### Provided records ###
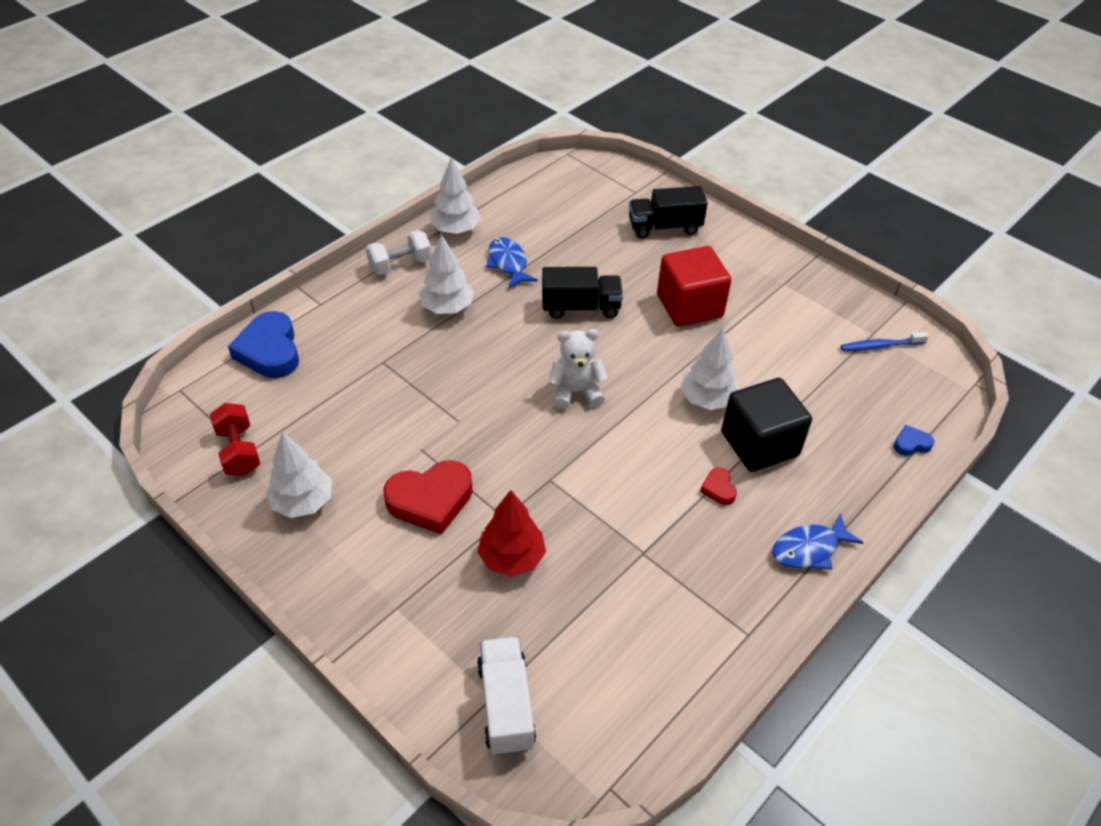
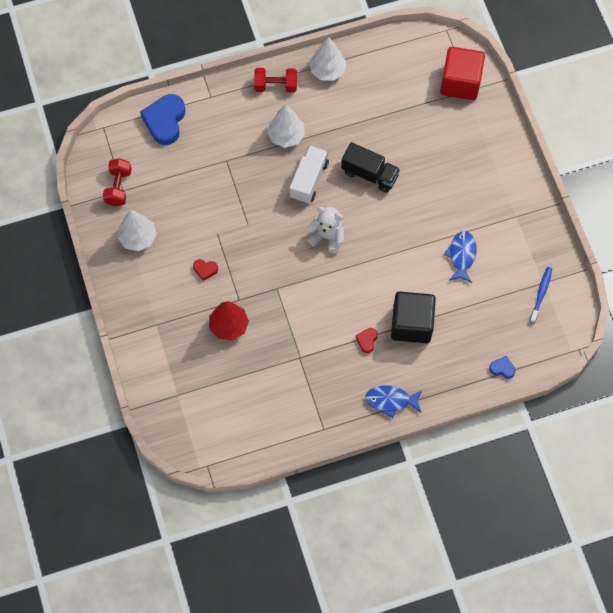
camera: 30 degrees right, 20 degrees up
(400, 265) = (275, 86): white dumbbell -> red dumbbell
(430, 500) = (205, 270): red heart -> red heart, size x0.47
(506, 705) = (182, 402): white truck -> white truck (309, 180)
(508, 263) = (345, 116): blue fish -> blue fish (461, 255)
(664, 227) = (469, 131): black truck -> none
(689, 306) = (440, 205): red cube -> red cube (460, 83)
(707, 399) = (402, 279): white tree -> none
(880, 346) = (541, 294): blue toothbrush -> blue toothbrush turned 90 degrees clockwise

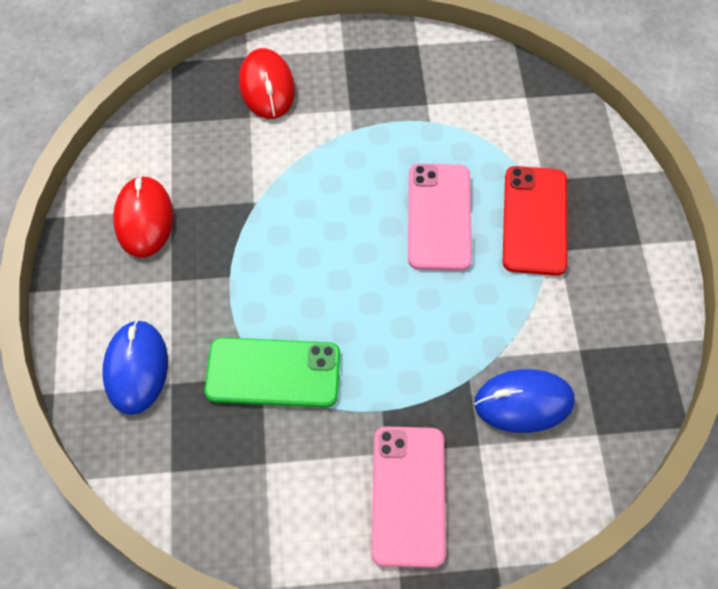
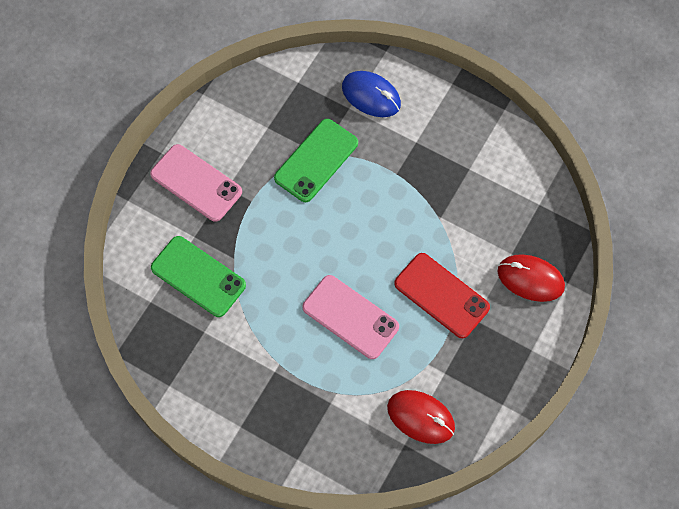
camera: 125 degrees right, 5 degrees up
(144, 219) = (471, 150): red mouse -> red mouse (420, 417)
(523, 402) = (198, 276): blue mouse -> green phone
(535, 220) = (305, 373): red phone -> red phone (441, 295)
###
▶ Problem description
Output the line that contains "(707, 399) = (402, 279): white tree -> none" and every subsequent line through the end of the entries, exactly as given, without pictures.

▶ Written response
(707, 399) = (402, 279): white tree -> none
(880, 346) = (541, 294): blue toothbrush -> blue toothbrush turned 90 degrees clockwise

camera: 125 degrees right, 5 degrees up
(144, 219) = (471, 150): red mouse -> red mouse (420, 417)
(523, 402) = (198, 276): blue mouse -> green phone
(535, 220) = (305, 373): red phone -> red phone (441, 295)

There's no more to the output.